Stored data Block Start
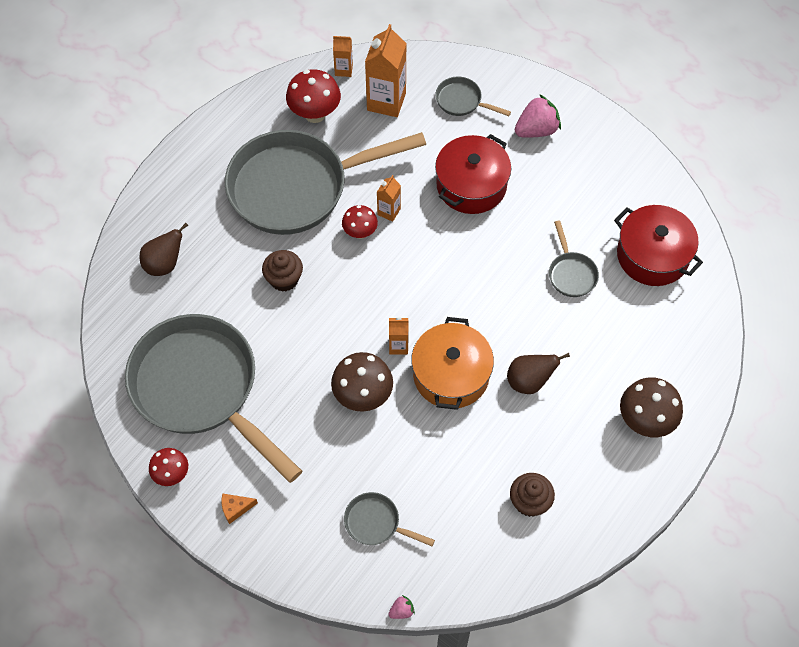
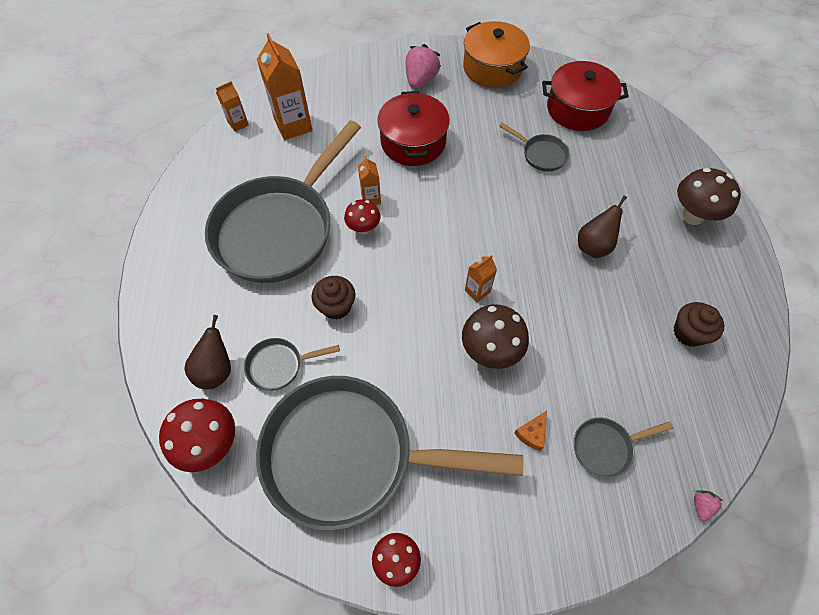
camera: 40 degrees left, 0 degrees up
(235, 508) = (483, 540): orange cheese -> orange cheese (532, 433)
(315, 114) = (244, 167): red mushroom -> red mushroom (211, 443)
(451, 375) = (537, 283): orange pot -> orange pot (492, 68)
(462, 101) = (350, 93): grey pan -> grey pan (279, 365)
Stored data Block End
Request:
Leaving the images out, print the records above exactly.

Answer below:
camera: 40 degrees left, 0 degrees up
(235, 508) = (483, 540): orange cheese -> orange cheese (532, 433)
(315, 114) = (244, 167): red mushroom -> red mushroom (211, 443)
(451, 375) = (537, 283): orange pot -> orange pot (492, 68)
(462, 101) = (350, 93): grey pan -> grey pan (279, 365)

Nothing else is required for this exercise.